◆ **PROBLEM**:
Retype the data below verbatim; pictures do not belong in the copy.

◆ **INFORMATION PROVIDED**:
- - -
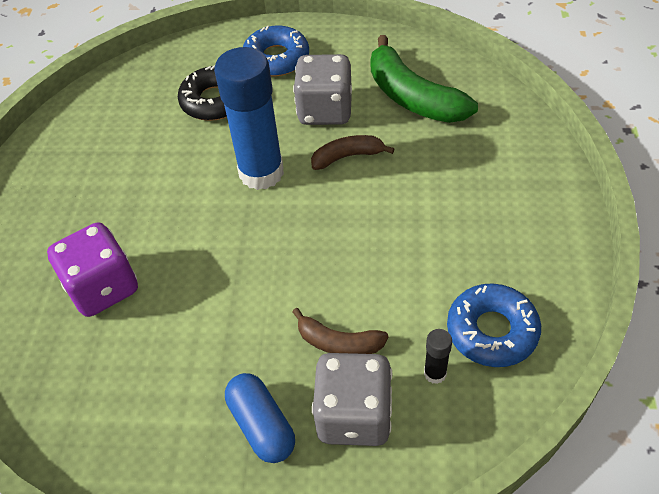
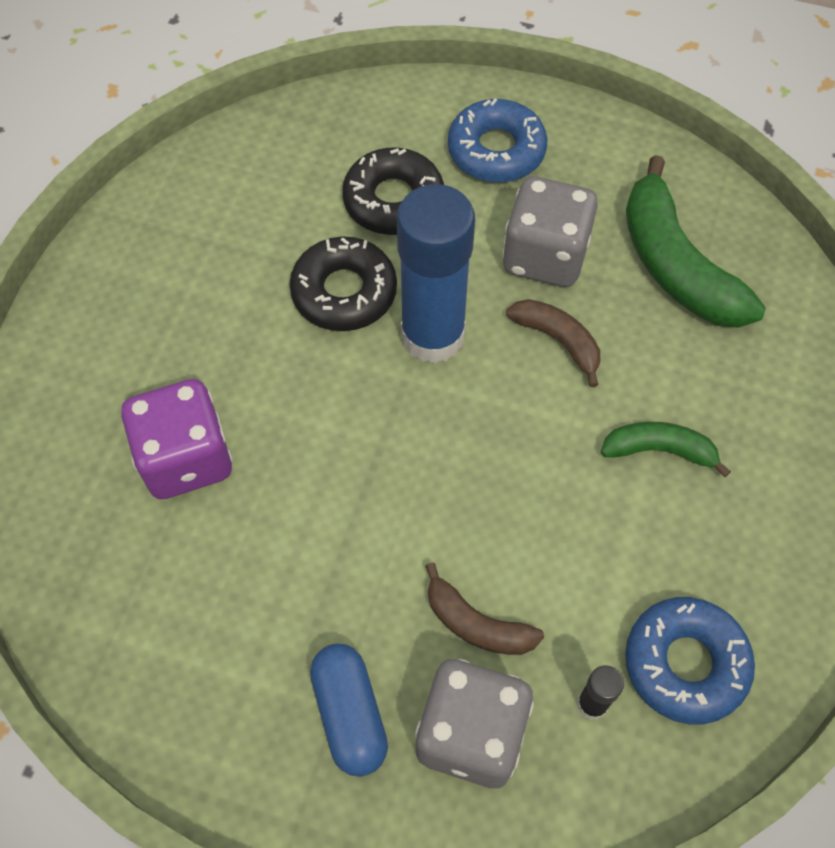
camera: 10 degrees right, 10 degrees up
(194, 161) = (344, 292): none -> black donut
(347, 157) = (558, 340): brown banana -> brown banana turned 45 degrees clockwise
(434, 205) = (659, 450): none -> green banana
- - -
◆ **RESPONSE TO THIS EXERCISE**:
camera: 10 degrees right, 10 degrees up
(194, 161) = (344, 292): none -> black donut
(347, 157) = (558, 340): brown banana -> brown banana turned 45 degrees clockwise
(434, 205) = (659, 450): none -> green banana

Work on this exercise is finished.